• [RECORDS PROVIDED]:
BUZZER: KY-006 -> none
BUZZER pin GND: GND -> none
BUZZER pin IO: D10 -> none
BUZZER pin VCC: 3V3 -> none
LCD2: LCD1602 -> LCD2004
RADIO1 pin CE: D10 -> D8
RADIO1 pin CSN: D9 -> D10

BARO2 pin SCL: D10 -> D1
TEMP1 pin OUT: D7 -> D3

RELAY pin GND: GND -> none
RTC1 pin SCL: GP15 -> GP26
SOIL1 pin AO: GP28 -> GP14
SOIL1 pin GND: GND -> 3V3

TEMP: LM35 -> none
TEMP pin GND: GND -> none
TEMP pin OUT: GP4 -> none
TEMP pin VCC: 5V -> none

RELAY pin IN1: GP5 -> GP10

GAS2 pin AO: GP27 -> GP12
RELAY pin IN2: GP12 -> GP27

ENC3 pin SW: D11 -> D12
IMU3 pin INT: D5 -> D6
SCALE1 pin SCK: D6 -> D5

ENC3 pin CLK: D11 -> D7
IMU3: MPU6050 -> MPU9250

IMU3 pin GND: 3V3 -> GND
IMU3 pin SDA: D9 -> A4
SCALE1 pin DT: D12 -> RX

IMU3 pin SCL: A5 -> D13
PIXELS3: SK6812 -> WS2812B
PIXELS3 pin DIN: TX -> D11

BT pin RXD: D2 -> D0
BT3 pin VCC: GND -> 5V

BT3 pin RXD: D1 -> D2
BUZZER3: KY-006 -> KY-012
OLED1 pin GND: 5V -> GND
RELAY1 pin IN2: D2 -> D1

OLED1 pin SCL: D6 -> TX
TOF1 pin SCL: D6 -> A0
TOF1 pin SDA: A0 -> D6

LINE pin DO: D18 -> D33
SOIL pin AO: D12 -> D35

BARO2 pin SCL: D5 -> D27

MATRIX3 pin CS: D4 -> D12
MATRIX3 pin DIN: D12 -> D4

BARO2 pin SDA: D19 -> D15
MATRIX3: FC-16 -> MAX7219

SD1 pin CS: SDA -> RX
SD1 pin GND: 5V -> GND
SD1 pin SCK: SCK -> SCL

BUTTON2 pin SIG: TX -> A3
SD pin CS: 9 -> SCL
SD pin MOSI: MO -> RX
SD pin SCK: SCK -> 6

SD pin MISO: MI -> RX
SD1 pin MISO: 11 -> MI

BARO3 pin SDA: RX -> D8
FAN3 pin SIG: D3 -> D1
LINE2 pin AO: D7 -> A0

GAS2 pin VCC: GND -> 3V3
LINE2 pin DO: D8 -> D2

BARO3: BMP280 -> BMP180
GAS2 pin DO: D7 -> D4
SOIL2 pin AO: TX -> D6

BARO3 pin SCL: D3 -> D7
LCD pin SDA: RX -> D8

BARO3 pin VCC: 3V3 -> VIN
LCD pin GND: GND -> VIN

• [TASK DETAILS]: Include both ends. Return the line holding "SD pin SCK: SCK -> 6" and all lines after it in the records above, exactly as written.

• [SOLUTION TO THE PROBLEM]:
SD pin SCK: SCK -> 6

SD pin MISO: MI -> RX
SD1 pin MISO: 11 -> MI

BARO3 pin SDA: RX -> D8
FAN3 pin SIG: D3 -> D1
LINE2 pin AO: D7 -> A0

GAS2 pin VCC: GND -> 3V3
LINE2 pin DO: D8 -> D2

BARO3: BMP280 -> BMP180
GAS2 pin DO: D7 -> D4
SOIL2 pin AO: TX -> D6

BARO3 pin SCL: D3 -> D7
LCD pin SDA: RX -> D8

BARO3 pin VCC: 3V3 -> VIN
LCD pin GND: GND -> VIN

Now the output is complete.